Given the records below, pull every line with the word "down" into the answer.

===

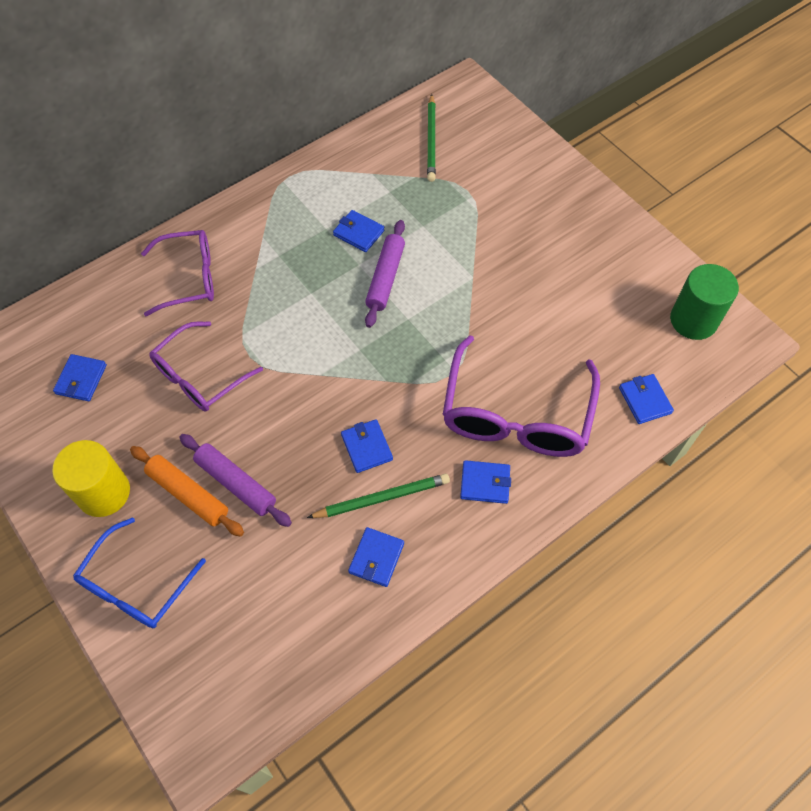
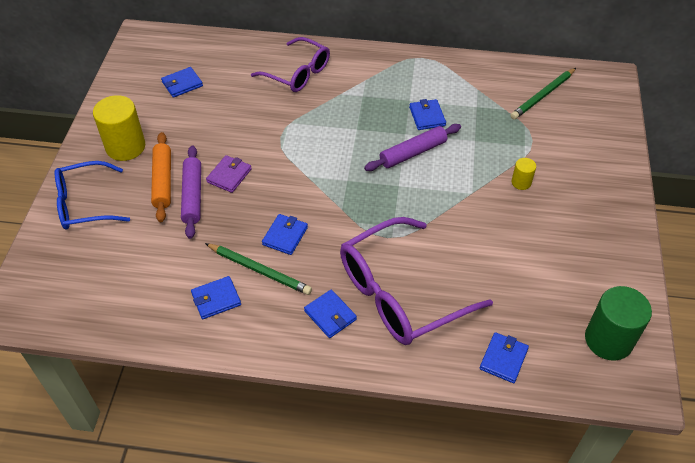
camera: 45 degrees right, 10 degrees down
(200, 376) = (242, 127): purple glasses -> none
(247, 434) = (229, 175): none -> purple wallet
(499, 236) = (521, 182): none -> yellow cylinder

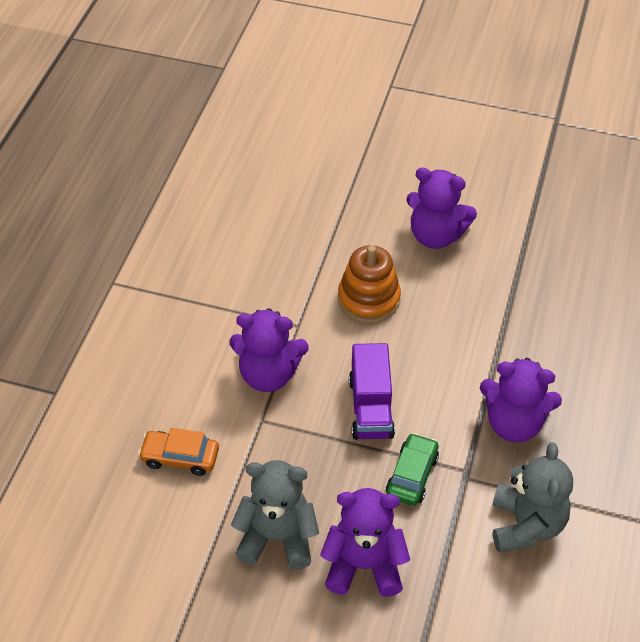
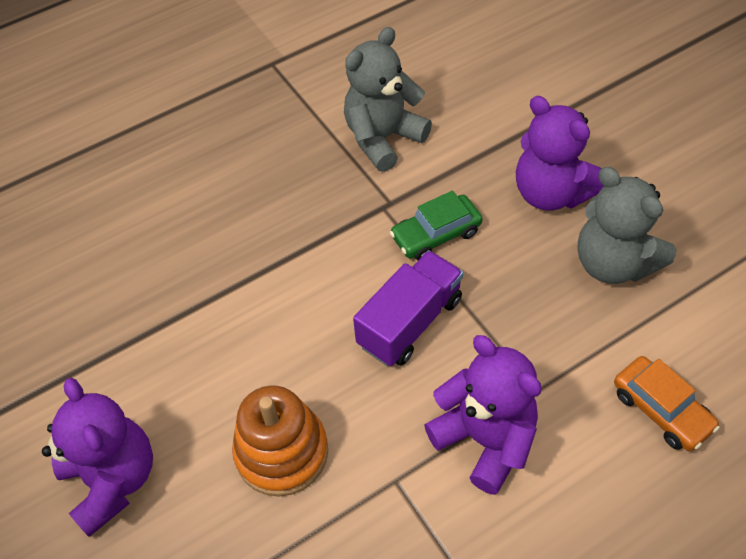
camera: 135 degrees left, 5 degrees up
(514, 423) = (295, 216): purple teddy bear -> none

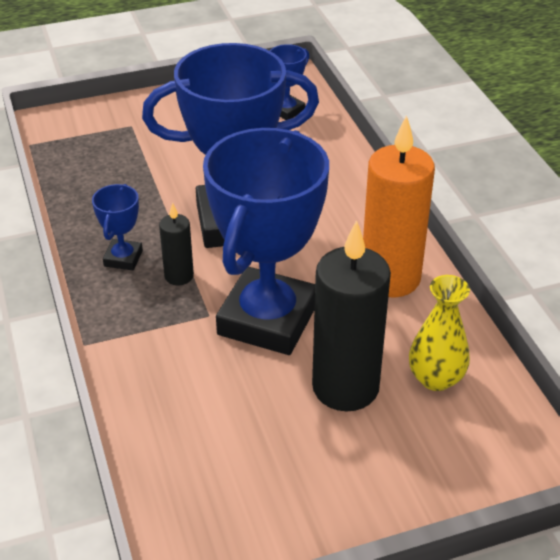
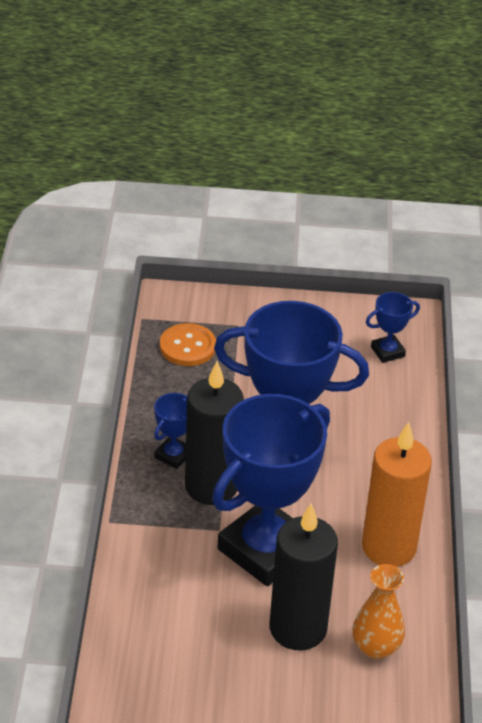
camera: 20 degrees right, 0 degrees up
(89, 156) = (188, 347): none -> orange button
(179, 276) = (211, 486): black candle -> black candle, size x2.06
(435, 378) = (376, 647): yellow vase -> orange vase

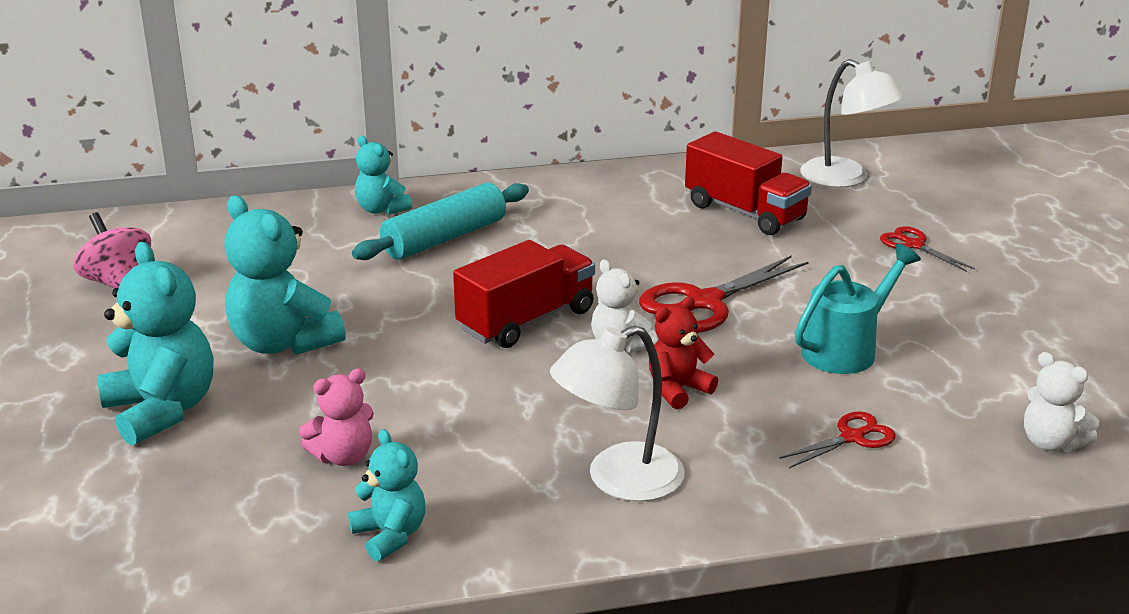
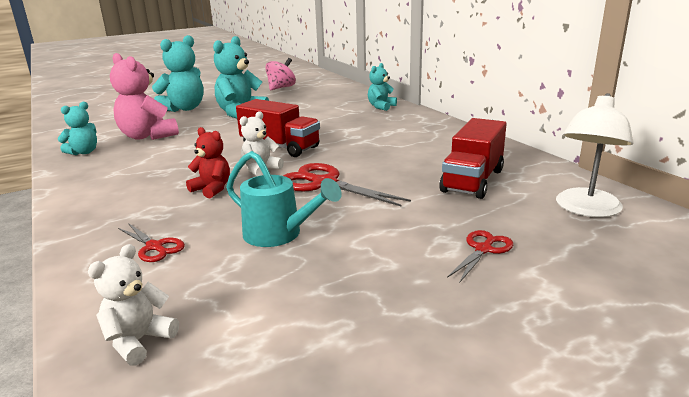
camera: 75 degrees right, 5 degrees down
(343, 456) = (147, 136): pink teddy bear -> pink teddy bear, size x1.73
(444, 238) = (360, 121): turquoise rolling pin -> none
(618, 480) = (117, 187): white lamp -> none

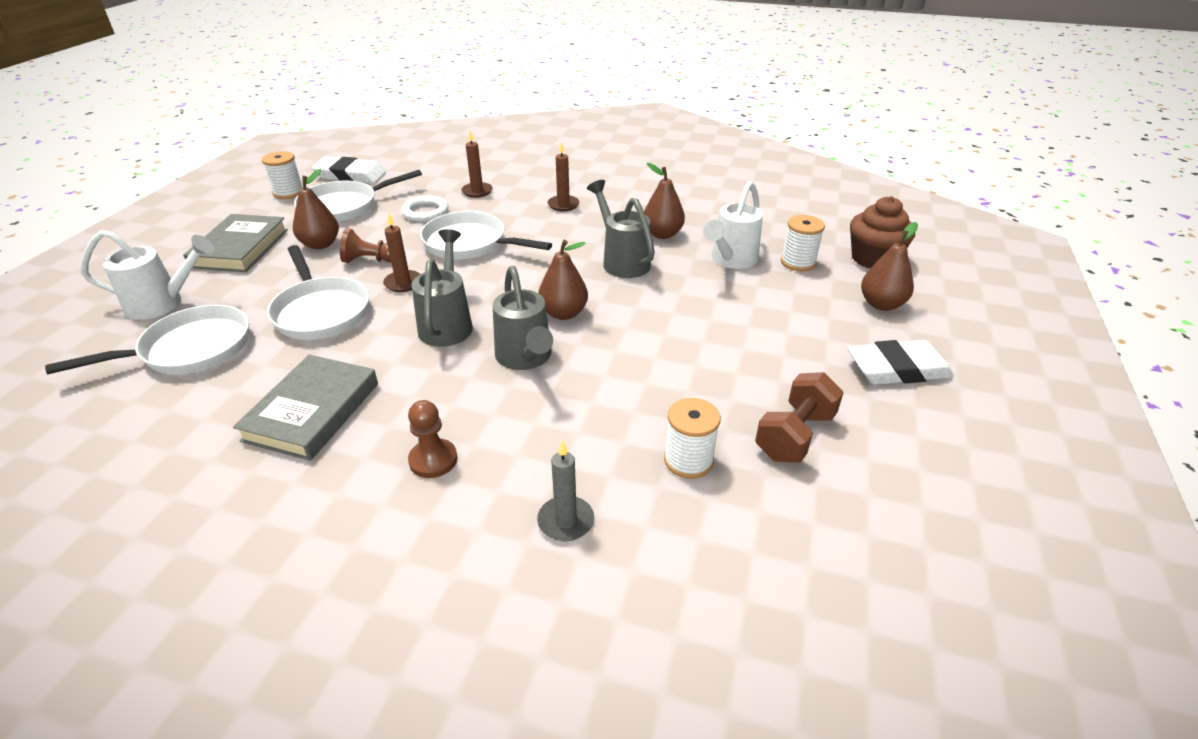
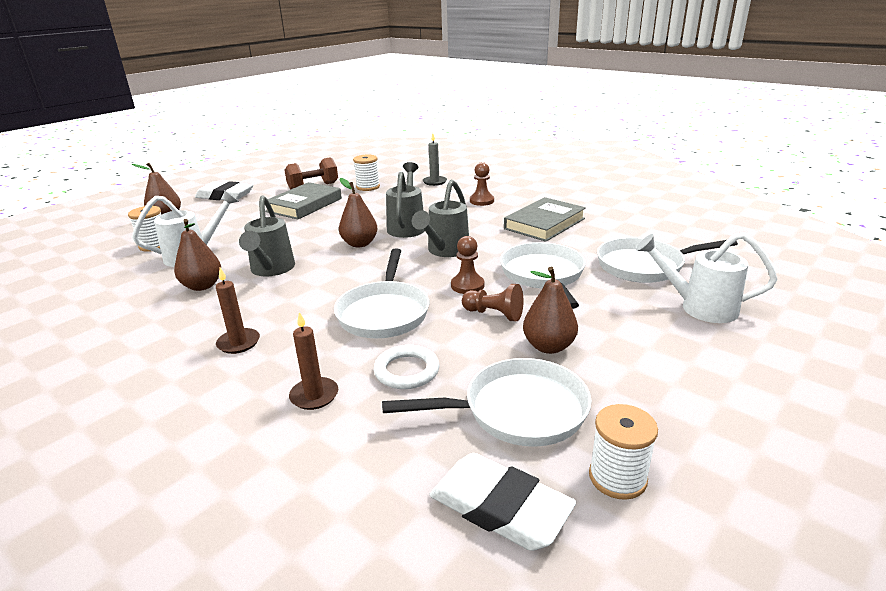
camera: 155 degrees left, 10 degrees down
(240, 248) = (651, 362): grey book -> grey book (304, 205)
(403, 283) = (467, 285): brown candle -> brown pawn
(470, 244) = (384, 313): white pan -> white pan turned 45 degrees clockwise
(873, 259) = (104, 239): brown cupcake -> none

===

**ANSWER BELOW**:
camera: 45 degrees right, 10 degrees down
camera: 75 degrees right, 5 degrees down
camera: 155 degrees left, 10 degrees down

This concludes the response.